Stored data entries
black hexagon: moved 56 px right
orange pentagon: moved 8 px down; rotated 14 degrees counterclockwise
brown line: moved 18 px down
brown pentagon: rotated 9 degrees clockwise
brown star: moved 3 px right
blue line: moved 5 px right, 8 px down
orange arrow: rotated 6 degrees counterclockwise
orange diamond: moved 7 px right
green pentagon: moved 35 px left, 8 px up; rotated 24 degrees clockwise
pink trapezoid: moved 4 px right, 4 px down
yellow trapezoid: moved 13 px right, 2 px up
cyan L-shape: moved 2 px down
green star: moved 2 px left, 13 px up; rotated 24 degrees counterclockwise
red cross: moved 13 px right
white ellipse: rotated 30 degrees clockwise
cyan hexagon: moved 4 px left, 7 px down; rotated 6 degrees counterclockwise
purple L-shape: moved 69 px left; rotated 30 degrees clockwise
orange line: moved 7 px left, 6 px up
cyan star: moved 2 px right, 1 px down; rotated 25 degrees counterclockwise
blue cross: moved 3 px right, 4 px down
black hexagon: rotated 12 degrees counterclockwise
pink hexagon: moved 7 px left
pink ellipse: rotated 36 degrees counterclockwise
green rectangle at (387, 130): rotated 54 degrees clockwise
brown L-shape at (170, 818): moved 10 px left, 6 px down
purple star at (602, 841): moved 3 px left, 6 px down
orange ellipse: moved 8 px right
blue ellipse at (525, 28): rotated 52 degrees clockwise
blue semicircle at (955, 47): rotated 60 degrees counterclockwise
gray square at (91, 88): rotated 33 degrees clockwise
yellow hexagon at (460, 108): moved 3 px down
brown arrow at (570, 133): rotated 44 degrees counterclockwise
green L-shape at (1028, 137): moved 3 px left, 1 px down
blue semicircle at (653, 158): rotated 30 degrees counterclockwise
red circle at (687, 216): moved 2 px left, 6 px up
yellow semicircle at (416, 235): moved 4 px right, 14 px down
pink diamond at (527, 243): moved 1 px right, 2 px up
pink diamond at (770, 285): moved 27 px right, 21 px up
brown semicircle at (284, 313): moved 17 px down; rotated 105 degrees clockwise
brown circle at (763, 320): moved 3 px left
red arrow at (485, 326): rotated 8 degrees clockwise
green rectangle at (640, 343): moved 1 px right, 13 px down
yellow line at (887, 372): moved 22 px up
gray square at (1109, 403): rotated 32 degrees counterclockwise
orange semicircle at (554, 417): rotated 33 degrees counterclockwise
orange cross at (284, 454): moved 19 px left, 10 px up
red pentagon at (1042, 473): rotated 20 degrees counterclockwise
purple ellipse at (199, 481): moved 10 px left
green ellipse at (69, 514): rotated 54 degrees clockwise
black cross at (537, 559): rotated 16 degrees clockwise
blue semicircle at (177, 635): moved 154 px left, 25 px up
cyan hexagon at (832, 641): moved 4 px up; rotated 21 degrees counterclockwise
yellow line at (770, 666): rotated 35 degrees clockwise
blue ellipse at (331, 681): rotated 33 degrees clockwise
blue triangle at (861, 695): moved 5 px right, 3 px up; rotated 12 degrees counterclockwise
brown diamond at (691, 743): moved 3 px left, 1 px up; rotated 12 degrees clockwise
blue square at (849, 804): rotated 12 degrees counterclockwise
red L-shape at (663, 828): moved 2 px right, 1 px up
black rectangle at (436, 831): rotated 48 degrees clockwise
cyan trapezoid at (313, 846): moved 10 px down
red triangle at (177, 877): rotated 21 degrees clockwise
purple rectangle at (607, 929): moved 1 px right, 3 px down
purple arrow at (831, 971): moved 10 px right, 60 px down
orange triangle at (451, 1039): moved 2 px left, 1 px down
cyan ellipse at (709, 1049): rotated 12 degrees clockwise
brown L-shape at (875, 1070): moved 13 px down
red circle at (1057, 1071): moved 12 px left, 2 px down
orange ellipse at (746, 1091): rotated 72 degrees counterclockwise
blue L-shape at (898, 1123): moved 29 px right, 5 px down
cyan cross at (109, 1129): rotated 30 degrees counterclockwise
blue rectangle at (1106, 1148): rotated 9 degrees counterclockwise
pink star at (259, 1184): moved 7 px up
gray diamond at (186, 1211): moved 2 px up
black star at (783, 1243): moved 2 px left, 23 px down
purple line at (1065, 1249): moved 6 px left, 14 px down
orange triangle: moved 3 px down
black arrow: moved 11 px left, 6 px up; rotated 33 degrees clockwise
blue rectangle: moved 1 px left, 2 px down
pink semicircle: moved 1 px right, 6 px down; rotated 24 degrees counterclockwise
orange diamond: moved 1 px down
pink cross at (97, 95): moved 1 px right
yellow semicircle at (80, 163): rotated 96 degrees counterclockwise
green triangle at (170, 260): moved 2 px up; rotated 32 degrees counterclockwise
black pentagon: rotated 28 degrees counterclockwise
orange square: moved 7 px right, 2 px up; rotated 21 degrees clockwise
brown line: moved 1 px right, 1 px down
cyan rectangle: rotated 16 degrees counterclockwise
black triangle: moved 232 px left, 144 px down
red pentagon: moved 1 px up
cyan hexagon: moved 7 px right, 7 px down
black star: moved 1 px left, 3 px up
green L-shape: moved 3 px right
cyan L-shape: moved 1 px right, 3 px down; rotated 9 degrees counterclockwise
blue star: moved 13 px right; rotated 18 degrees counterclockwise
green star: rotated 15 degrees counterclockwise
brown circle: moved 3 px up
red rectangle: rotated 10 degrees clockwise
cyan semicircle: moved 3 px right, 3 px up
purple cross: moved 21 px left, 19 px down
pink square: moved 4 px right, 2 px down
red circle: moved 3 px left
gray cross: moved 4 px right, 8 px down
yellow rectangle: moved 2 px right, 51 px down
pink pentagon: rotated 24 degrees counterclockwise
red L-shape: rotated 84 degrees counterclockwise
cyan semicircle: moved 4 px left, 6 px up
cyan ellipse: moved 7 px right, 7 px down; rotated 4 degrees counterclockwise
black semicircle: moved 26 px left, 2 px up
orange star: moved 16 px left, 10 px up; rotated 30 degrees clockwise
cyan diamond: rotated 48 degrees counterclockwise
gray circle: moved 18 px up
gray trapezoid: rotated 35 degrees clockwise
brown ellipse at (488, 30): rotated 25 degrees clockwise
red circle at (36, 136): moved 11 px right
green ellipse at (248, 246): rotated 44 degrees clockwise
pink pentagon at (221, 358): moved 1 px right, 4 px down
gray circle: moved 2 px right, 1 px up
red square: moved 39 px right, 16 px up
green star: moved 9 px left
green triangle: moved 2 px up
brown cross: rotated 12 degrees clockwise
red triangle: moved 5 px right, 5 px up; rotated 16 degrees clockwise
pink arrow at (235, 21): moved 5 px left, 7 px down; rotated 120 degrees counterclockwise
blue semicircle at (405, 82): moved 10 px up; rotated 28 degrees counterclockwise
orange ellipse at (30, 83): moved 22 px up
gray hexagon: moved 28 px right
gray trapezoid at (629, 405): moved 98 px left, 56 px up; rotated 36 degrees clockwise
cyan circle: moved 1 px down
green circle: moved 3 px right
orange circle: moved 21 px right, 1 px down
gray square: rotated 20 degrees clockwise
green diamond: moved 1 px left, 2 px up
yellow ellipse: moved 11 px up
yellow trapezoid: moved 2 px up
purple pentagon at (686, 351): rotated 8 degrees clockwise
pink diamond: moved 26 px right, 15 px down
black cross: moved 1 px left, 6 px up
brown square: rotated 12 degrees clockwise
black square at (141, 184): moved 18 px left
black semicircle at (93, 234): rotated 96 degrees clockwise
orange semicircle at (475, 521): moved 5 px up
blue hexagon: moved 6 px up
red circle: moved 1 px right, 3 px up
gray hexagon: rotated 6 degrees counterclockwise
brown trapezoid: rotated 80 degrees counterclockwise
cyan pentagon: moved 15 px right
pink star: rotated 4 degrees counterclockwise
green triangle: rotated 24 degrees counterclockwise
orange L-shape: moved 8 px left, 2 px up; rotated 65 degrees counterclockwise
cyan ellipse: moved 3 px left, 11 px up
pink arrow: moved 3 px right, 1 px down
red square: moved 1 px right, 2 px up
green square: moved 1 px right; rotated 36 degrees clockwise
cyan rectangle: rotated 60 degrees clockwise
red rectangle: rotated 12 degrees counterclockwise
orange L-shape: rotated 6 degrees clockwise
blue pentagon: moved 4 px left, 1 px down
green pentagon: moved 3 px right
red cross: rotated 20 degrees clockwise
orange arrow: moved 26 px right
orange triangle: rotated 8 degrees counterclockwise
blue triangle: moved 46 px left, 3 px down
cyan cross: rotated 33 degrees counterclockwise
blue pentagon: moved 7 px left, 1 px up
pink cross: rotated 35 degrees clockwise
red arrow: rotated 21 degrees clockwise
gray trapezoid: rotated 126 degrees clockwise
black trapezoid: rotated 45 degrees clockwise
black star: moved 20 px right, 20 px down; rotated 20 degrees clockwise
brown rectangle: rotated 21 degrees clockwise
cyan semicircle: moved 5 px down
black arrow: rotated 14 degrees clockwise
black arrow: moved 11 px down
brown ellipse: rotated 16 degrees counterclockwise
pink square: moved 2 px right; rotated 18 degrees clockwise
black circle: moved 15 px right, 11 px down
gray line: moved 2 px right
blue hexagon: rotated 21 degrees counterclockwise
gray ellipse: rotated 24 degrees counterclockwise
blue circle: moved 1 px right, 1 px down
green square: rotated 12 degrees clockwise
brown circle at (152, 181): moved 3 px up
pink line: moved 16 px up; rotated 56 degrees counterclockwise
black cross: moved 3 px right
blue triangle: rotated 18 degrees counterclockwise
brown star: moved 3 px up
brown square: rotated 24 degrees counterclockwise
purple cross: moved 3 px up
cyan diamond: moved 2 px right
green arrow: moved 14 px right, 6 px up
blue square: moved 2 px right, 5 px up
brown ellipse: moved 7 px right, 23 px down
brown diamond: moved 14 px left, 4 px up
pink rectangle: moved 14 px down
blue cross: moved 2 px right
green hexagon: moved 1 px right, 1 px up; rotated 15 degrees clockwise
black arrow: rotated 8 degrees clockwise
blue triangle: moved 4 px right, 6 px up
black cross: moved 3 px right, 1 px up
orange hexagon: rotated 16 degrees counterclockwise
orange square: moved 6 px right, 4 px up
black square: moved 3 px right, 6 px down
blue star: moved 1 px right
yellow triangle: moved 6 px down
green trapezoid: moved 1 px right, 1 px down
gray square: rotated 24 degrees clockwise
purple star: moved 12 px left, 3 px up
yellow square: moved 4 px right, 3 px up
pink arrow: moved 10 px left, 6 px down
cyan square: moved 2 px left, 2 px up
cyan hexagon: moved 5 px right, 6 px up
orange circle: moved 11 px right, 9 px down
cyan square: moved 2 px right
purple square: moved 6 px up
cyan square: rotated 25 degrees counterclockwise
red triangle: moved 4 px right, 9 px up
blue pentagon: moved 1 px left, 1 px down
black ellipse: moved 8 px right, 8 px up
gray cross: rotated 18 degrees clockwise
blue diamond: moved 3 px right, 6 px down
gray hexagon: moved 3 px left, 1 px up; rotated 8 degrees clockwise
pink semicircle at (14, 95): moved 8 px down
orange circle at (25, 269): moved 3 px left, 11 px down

● What you are asked to do
Reproduce exactly every line that sits between the start of the entries and the line bearing "red cross: moved 13 px right", counting both of those lines.

● Answer section
black hexagon: moved 56 px right
orange pentagon: moved 8 px down; rotated 14 degrees counterclockwise
brown line: moved 18 px down
brown pentagon: rotated 9 degrees clockwise
brown star: moved 3 px right
blue line: moved 5 px right, 8 px down
orange arrow: rotated 6 degrees counterclockwise
orange diamond: moved 7 px right
green pentagon: moved 35 px left, 8 px up; rotated 24 degrees clockwise
pink trapezoid: moved 4 px right, 4 px down
yellow trapezoid: moved 13 px right, 2 px up
cyan L-shape: moved 2 px down
green star: moved 2 px left, 13 px up; rotated 24 degrees counterclockwise
red cross: moved 13 px right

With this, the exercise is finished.